PROBLEM -
Isolate every line in the records below with "NMOS" in it.
-------- MATERIAL TO PROCESS
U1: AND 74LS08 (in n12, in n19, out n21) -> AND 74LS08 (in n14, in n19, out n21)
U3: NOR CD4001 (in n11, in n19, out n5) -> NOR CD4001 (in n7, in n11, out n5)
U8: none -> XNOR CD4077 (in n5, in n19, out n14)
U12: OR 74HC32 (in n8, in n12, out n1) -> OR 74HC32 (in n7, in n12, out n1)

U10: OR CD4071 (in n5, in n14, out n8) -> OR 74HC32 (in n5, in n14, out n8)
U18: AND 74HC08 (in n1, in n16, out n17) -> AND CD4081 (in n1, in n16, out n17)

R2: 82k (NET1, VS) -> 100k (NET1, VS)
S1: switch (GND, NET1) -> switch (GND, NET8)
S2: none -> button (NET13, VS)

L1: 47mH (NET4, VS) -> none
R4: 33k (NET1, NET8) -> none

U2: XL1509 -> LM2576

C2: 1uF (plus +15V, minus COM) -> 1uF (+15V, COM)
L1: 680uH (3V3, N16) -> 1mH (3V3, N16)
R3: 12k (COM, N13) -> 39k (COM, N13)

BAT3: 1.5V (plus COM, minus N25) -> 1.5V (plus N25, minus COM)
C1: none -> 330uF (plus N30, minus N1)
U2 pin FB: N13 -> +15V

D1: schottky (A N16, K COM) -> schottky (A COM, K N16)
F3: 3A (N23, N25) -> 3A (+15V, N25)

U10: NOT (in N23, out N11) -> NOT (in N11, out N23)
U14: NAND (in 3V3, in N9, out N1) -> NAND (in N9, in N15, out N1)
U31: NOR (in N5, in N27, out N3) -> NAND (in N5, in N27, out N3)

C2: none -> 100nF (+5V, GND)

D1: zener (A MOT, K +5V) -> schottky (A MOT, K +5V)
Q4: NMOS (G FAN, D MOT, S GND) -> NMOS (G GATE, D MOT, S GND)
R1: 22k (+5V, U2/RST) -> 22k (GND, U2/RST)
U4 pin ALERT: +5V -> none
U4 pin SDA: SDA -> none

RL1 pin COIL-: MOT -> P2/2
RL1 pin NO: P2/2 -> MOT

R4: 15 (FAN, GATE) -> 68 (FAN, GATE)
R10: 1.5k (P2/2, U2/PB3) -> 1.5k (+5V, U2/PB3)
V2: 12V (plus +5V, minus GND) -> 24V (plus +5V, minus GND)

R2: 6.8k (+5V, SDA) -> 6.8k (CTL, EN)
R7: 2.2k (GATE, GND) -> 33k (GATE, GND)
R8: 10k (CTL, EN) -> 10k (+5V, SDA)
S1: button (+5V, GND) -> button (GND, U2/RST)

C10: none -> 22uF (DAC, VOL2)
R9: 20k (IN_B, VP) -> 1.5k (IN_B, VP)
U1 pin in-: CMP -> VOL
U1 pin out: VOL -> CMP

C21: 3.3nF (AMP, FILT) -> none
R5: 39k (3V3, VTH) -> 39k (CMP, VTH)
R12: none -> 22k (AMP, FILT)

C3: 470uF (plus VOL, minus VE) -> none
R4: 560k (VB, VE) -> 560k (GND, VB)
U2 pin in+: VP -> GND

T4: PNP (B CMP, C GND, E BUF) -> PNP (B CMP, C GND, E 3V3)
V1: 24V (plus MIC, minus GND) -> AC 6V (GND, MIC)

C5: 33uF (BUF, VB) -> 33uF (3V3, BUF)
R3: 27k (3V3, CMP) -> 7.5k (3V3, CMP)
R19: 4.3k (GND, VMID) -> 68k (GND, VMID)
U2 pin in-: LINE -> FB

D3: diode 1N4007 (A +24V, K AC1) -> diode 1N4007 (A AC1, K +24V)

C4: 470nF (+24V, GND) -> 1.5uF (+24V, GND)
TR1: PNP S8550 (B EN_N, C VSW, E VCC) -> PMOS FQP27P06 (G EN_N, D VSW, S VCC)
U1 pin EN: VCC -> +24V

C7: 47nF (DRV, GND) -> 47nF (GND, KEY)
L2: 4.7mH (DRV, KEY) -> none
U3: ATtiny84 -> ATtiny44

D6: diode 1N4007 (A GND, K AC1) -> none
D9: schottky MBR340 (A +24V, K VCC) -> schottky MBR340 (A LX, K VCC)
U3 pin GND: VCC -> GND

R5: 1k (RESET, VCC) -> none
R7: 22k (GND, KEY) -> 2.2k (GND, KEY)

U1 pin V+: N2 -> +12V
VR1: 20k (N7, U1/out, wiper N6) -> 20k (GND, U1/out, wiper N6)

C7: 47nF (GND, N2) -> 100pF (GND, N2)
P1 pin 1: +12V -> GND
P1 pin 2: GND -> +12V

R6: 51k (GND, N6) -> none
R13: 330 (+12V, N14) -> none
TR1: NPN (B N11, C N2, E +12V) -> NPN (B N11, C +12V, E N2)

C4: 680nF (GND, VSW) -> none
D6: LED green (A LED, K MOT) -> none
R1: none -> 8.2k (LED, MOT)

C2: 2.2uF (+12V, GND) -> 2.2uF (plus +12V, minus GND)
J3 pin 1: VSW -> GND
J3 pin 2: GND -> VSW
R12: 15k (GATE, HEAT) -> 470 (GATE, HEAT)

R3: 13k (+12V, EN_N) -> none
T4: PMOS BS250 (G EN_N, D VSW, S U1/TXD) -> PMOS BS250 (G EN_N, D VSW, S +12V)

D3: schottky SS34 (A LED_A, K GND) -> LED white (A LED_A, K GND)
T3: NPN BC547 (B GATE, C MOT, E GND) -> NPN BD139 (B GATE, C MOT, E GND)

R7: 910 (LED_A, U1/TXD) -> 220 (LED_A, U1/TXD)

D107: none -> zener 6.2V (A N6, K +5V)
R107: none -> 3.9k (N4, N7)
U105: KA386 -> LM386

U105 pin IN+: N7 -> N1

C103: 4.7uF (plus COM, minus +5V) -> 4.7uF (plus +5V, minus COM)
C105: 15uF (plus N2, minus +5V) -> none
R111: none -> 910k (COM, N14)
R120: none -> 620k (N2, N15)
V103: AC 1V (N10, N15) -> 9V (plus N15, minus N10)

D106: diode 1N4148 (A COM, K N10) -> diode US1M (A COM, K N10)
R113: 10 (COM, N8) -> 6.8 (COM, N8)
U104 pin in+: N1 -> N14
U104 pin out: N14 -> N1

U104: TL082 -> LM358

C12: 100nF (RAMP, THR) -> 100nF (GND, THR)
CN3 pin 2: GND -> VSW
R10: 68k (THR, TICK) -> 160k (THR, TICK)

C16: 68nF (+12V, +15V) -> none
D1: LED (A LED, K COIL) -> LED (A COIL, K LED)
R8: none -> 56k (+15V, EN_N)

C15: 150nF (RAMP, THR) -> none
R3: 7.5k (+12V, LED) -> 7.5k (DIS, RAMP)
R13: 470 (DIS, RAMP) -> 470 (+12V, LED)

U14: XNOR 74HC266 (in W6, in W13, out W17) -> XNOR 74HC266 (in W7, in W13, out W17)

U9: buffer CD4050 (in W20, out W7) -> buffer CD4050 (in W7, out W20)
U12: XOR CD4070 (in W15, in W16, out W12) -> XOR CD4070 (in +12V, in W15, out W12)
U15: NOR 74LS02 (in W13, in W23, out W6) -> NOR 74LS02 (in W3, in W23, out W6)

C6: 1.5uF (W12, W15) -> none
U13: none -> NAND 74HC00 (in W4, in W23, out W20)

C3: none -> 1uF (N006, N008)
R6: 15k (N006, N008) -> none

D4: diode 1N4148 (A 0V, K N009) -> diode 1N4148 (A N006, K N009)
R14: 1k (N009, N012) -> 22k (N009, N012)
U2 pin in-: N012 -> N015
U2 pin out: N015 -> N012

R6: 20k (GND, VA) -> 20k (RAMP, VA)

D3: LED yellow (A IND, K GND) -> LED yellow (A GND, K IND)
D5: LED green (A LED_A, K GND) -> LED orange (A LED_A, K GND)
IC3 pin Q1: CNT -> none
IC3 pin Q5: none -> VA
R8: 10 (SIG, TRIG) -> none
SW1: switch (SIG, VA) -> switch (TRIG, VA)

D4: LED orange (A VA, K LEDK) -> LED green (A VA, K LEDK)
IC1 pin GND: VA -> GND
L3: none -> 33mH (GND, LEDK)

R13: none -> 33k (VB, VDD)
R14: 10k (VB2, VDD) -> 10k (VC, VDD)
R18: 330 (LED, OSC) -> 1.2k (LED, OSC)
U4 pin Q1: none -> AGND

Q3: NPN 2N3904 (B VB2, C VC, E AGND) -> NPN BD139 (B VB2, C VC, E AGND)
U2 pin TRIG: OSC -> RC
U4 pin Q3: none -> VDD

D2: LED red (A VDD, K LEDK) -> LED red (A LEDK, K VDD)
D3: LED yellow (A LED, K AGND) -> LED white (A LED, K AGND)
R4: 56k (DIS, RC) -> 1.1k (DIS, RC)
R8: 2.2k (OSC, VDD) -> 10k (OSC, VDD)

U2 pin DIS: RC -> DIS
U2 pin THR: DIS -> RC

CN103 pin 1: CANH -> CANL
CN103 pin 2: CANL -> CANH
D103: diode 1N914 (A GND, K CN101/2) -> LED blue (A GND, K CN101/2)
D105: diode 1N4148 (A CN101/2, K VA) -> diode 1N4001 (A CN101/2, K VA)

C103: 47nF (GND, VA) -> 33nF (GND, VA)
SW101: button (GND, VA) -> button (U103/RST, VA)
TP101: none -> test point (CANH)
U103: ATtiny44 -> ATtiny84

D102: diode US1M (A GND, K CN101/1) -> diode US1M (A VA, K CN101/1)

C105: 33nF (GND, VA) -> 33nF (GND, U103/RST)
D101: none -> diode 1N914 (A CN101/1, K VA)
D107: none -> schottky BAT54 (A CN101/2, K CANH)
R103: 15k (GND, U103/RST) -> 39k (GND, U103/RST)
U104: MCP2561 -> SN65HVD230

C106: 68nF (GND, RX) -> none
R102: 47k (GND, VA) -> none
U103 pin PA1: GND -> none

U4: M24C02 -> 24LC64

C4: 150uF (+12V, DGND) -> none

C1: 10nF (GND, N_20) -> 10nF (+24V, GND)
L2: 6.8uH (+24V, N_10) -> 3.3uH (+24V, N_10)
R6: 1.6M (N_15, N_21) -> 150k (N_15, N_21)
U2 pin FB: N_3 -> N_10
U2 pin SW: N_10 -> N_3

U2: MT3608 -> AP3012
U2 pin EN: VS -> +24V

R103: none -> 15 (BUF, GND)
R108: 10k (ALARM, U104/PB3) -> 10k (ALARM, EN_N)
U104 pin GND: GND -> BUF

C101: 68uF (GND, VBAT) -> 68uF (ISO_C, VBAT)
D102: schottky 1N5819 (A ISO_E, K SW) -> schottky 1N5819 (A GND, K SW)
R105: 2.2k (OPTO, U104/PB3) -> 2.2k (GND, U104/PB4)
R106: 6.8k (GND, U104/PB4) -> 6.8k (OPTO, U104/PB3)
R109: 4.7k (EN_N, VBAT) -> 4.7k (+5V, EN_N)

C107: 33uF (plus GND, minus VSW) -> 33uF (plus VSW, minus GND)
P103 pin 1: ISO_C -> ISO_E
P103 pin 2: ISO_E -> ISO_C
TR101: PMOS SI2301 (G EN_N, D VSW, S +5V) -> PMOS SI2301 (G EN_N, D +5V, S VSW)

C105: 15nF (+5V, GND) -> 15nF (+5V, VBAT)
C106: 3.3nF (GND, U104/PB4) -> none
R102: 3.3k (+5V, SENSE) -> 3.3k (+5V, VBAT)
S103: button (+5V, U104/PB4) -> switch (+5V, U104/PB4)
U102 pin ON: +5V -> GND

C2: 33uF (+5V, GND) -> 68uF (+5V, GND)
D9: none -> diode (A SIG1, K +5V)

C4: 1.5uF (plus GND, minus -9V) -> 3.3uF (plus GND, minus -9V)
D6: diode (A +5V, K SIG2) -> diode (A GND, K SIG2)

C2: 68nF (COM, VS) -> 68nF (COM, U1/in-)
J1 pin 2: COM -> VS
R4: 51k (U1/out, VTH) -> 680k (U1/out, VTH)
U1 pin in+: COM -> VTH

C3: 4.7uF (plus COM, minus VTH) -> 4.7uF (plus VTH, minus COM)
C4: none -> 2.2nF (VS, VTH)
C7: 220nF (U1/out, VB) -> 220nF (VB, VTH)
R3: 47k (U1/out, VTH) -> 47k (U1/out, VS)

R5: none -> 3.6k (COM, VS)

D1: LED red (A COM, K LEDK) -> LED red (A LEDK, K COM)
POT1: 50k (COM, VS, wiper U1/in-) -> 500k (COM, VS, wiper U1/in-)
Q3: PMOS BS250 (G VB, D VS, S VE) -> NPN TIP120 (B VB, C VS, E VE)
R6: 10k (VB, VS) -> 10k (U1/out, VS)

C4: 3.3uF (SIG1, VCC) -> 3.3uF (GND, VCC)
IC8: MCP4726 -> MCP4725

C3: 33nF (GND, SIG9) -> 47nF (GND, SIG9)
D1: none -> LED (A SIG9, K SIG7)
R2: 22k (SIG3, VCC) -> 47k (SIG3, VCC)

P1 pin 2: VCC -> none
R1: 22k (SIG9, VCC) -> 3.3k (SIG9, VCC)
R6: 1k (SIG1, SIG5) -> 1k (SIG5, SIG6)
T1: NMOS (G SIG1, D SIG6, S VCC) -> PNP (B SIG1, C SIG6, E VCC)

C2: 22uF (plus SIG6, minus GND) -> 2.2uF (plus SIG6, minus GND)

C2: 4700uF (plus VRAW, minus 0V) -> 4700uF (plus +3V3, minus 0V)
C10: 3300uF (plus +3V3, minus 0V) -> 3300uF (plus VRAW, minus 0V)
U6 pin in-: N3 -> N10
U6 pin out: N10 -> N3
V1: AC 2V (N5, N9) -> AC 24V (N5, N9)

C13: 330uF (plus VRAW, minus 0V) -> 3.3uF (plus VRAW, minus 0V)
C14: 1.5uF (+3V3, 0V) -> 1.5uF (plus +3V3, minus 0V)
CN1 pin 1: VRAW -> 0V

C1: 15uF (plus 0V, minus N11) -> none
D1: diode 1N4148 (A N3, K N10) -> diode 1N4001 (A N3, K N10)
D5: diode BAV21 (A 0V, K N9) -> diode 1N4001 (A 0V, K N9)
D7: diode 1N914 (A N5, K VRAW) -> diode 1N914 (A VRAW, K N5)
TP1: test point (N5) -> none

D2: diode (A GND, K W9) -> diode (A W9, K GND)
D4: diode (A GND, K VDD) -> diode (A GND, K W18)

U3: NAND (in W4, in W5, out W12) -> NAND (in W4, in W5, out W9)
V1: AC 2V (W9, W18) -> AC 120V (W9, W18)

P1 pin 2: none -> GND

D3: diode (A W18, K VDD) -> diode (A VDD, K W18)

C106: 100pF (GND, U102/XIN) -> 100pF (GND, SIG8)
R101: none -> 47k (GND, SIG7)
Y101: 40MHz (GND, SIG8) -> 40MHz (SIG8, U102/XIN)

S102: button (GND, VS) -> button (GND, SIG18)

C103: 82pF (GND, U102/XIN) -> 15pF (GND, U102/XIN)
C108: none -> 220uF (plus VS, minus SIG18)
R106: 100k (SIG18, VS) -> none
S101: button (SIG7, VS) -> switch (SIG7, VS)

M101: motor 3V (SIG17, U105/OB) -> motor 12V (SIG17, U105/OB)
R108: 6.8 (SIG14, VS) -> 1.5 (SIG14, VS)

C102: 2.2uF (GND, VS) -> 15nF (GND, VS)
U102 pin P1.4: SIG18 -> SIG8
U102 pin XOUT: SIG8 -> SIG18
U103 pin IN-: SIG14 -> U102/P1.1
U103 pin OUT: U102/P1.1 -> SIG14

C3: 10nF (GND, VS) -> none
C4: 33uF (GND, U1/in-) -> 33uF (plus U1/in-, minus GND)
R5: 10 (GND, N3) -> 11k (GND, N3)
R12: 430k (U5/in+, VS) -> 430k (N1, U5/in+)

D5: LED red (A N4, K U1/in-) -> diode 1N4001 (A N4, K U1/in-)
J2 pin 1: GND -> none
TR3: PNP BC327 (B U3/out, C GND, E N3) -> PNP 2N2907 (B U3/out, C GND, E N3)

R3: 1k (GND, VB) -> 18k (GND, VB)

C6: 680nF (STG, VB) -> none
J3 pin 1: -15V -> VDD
----------------
REPLY -
Q4: NMOS (G FAN, D MOT, S GND) -> NMOS (G GATE, D MOT, S GND)
T1: NMOS (G SIG1, D SIG6, S VCC) -> PNP (B SIG1, C SIG6, E VCC)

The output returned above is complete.